[Before-and-after object lists]
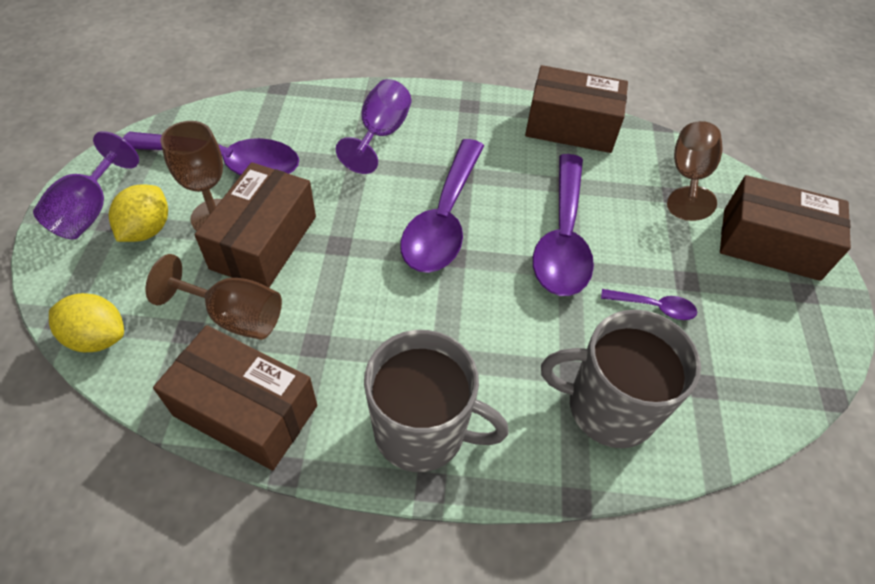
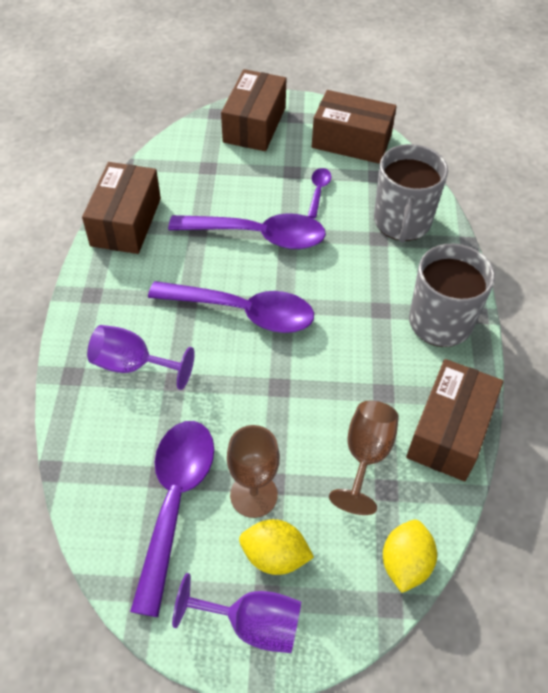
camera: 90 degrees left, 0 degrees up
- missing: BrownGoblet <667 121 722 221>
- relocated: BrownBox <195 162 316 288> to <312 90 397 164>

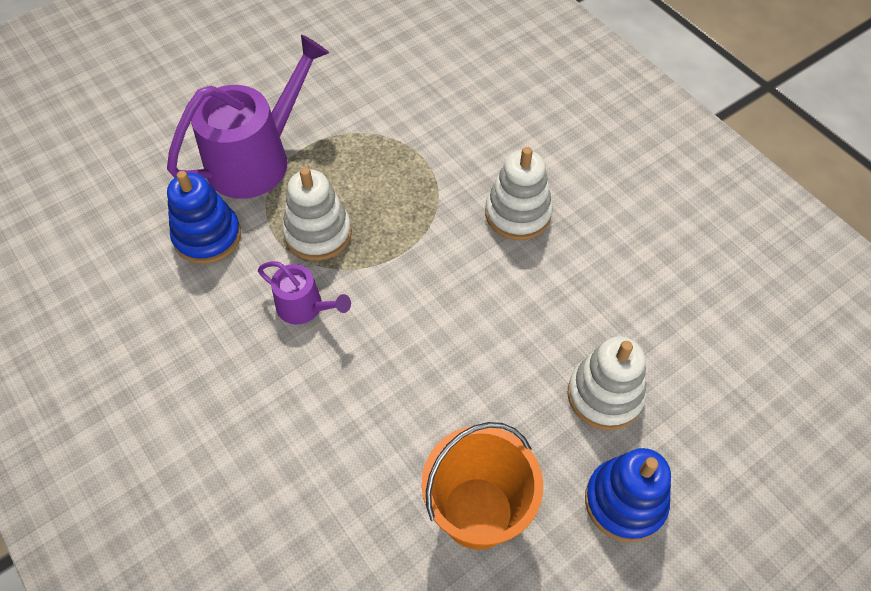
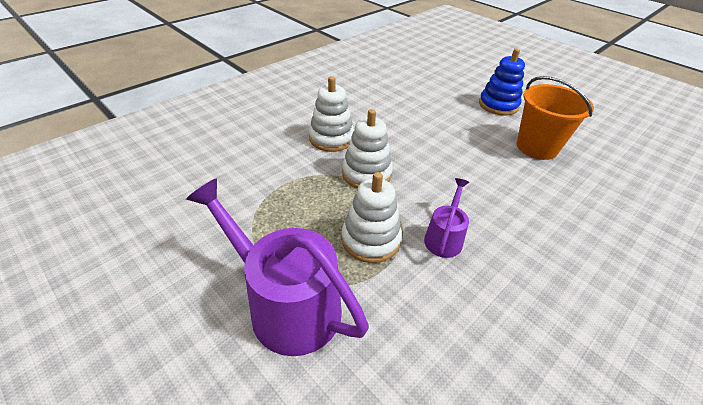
camera: 100 degrees left, 15 degrees down
- missing: BlueStackingToy <167 171 241 264>
- relocated: WhiteStackingToy <568 336 646 430> to <342 109 393 189>

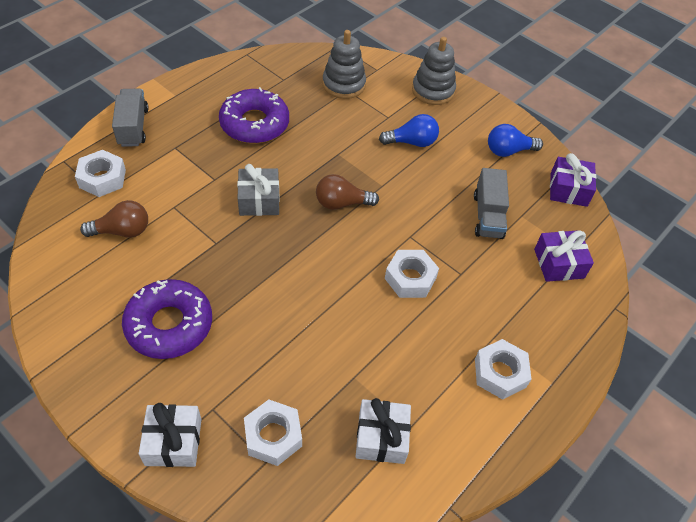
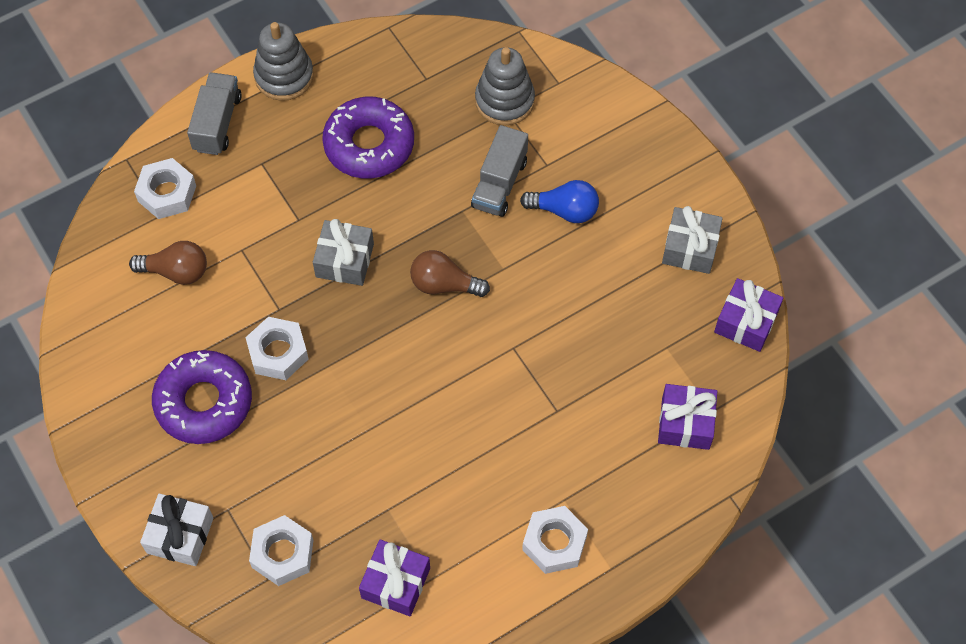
camera: 20 degrees right, 10 degrees up
- relocated: GreyStackingToy <412 37 456 105> to <253 22 314 101>
- exchanged: BlueLightBulb <488 124 543 157> to GreyGift <662 206 723 274>
- relocated: GreyTruck <474 168 509 239> to <471 125 528 217>
- relocated: WhiteNut <385 250 439 298> to <245 317 308 380>
- colour: WhiteGift <356 398 411 464> to PurpleGift <359 539 430 616>

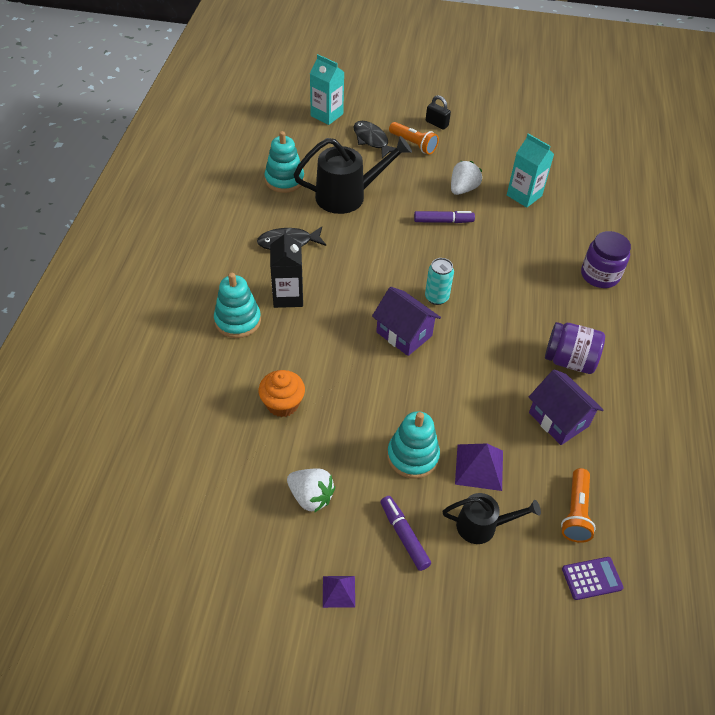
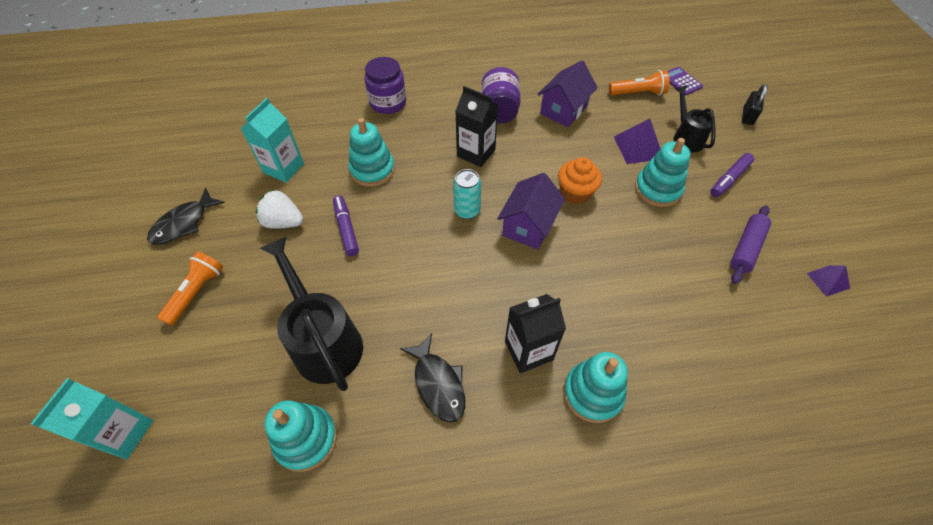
camera: 105 degrees left, 5 degrees up
- relocated: BlackPadlock <426 95 451 130> to <742 84 768 125>
- relocated: BlackFish <353 121 396 158> to <147 188 225 245>
- relocated: OrangeCupcake <259 370 305 417> to <558 157 602 204>
- exchanged: WhiteStrawberry <287 468 335 513> to PurpleRollingPin <730 205 771 284>
- relocated: PurplePyramid <323 576 355 608> to <807 265 850 297>
- appeared: BlackCarton <456 86 498 167>
- appeared: TurquoiseStackingToy <348 118 395 187>

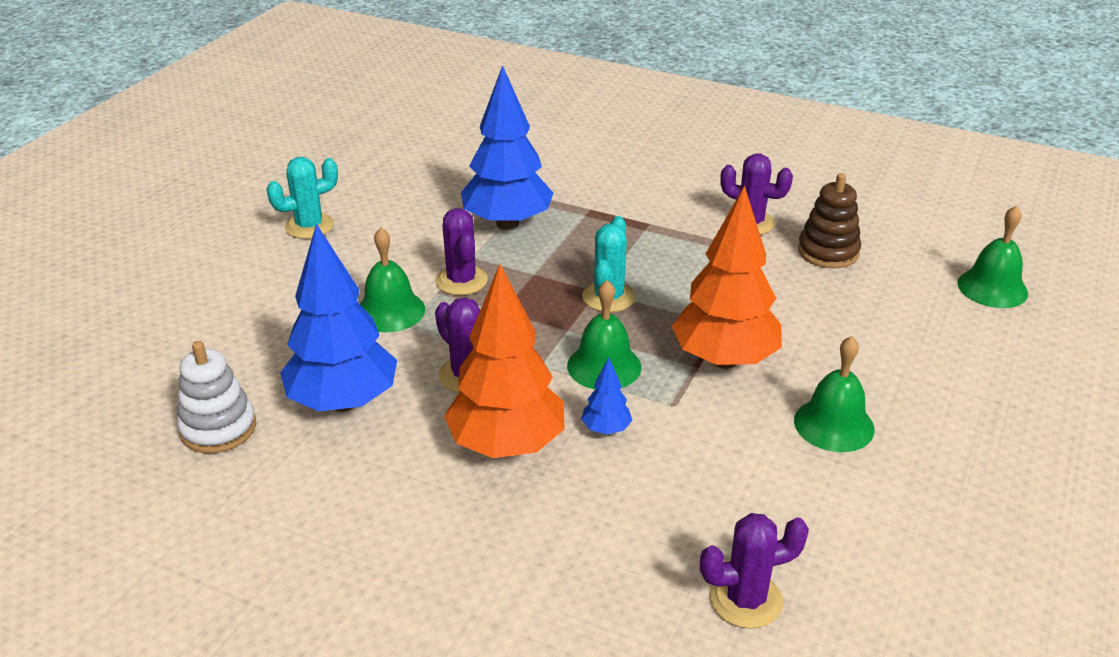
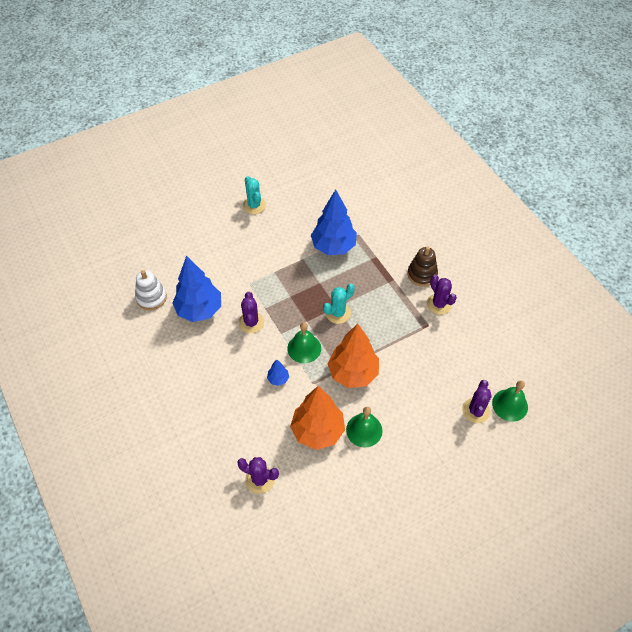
camera: 35 degrees right, 20 degrees up
- spun: TurquoiseCactus <266 157 338 239> = <243 176 266 214> 60 degrees clockwise
- relocated: BrownStackingToy <798 173 861 268> to <407 246 438 287>
- relocated: PurpleCactus <435 208 488 295> to <462 380 492 423>
- missing: GreenBell <360 228 425 332>
- relocated: OrangeTree <444 264 564 458> to <290 386 345 450>

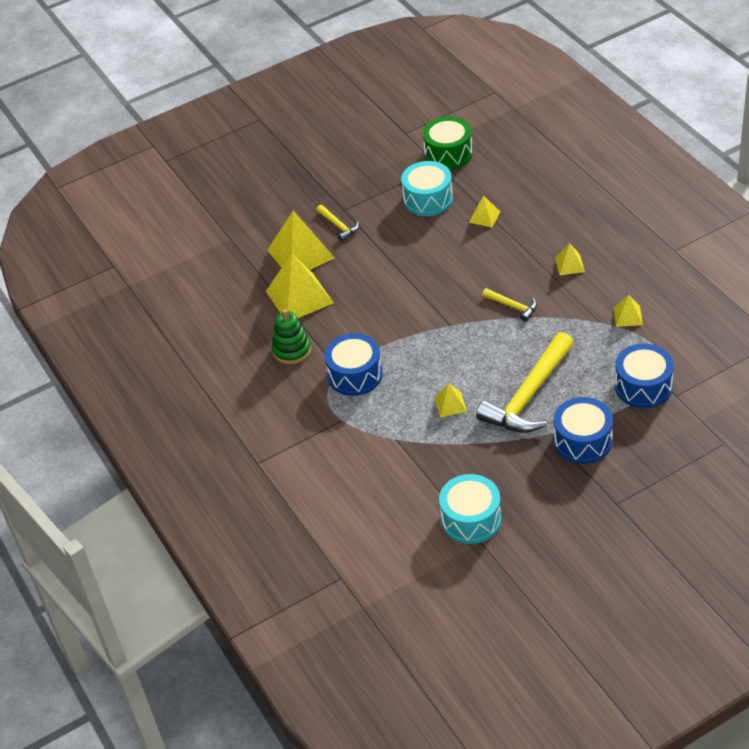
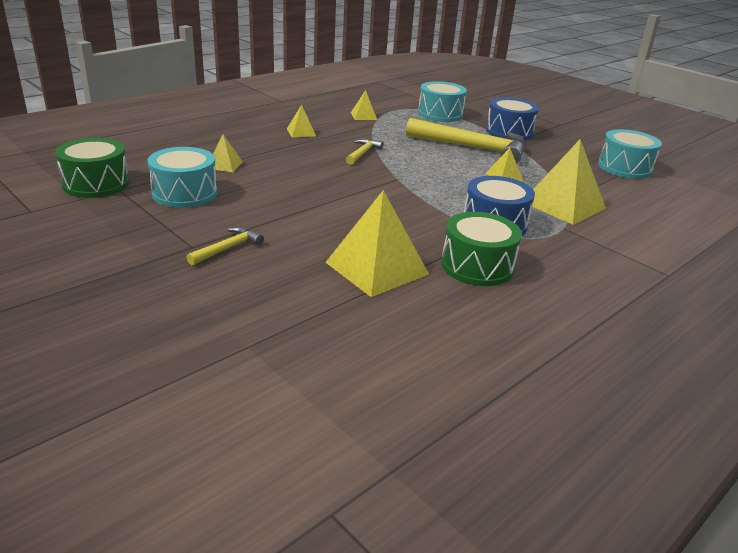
camera: 110 degrees left, 15 degrees down
- relocated: YellowPyramid <267 210 335 270> to <532 139 606 225>
- exchanged: GreenStackingToy <272 309 311 364> to GreenDrum <441 212 522 286>
- colour: BlueDrum <615 344 674 408> to TurquoiseDrum <418 81 467 122>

ACTIVITY:
Only the lines from the start of the records above through the line containing "- relocated: BrownStackingToy" should be returned, exactly and with both ends, please; the pictures stay out.

TASK OUTPUT:
camera: 90 degrees left, 0 degrees up
- missing: BrownGoblet <667 121 722 221>
- relocated: BrownBox <195 162 316 288> to <312 90 397 164>

camera: 100 degrees left, 15 degrees down
- missing: BlueStackingToy <167 171 241 264>
- relocated: WhiteStackingToy <568 336 646 430> to <342 109 393 189>

camera: 20 degrees right, 10 degrees up
- relocated: GreyStackingToy <412 37 456 105> to <253 22 314 101>
- exchanged: BlueLightBulb <488 124 543 157> to GreyGift <662 206 723 274>
- relocated: GreyTruck <474 168 509 239> to <471 125 528 217>
- relocated: WhiteNut <385 250 439 298> to <245 317 308 380>
- colour: WhiteGift <356 398 411 464> to PurpleGift <359 539 430 616>

camera: 105 degrees left, 5 degrees up
- relocated: BlackPadlock <426 95 451 130> to <742 84 768 125>
- relocated: BlackFish <353 121 396 158> to <147 188 225 245>
- relocated: OrangeCupcake <259 370 305 417> to <558 157 602 204>
- exchanged: WhiteStrawberry <287 468 335 513> to PurpleRollingPin <730 205 771 284>
- relocated: PurplePyramid <323 576 355 608> to <807 265 850 297>
- appeared: BlackCarton <456 86 498 167>
- appeared: TurquoiseStackingToy <348 118 395 187>

camera: 35 degrees right, 20 degrees up
- spun: TurquoiseCactus <266 157 338 239> = <243 176 266 214> 60 degrees clockwise
- relocated: BrownStackingToy <798 173 861 268> to <407 246 438 287>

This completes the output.